Directions >>
If a line below includes the string "green", copy it.

Supplied data >>
━━━━━━━━━━

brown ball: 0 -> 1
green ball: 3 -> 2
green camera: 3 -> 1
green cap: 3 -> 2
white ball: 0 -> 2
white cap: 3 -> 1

━━━━━━━━━━

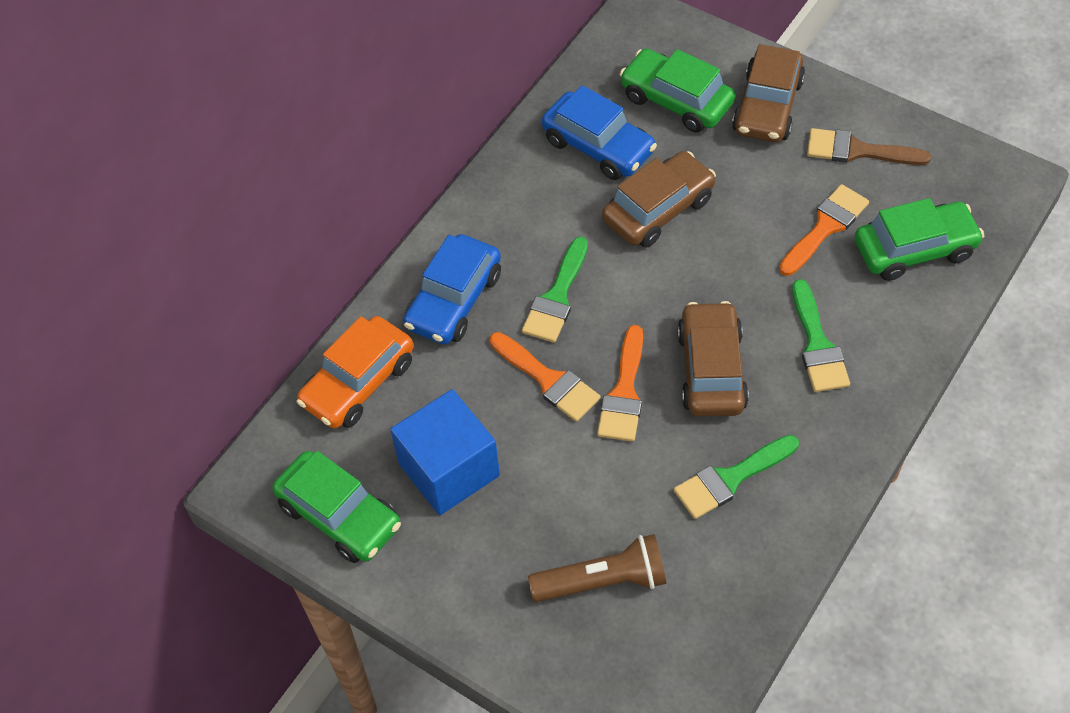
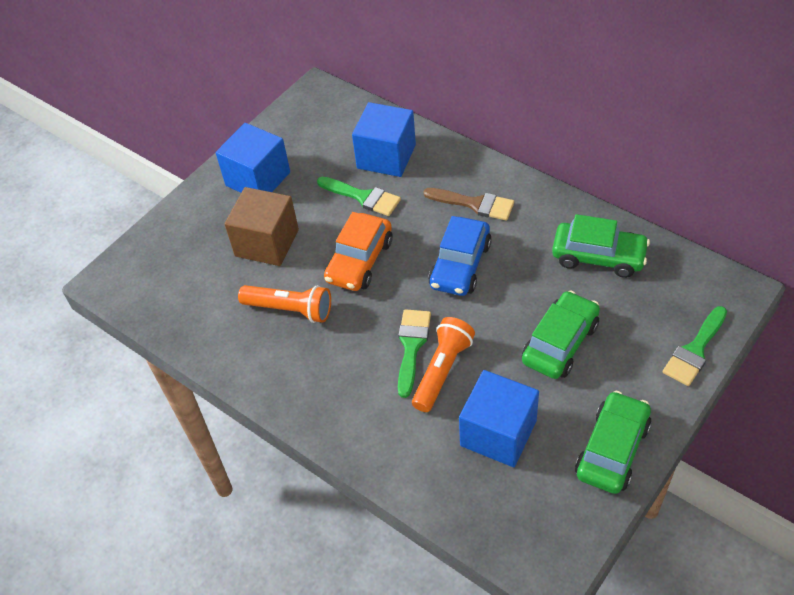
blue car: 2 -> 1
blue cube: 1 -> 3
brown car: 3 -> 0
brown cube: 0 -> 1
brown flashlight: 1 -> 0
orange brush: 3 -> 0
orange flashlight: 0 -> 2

━━━━━━━━━━

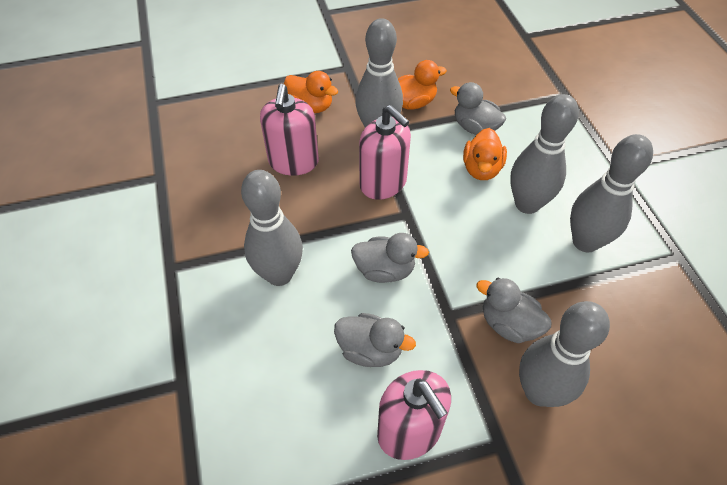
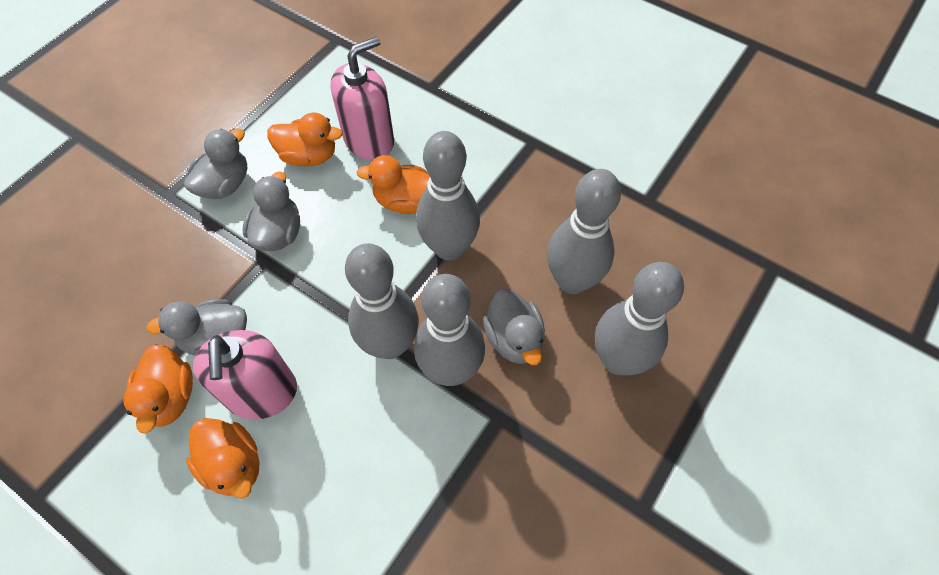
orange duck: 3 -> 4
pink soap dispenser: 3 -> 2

━━━━━━━━━━

Task solution >>
green ball: 3 -> 2
green camera: 3 -> 1
green cap: 3 -> 2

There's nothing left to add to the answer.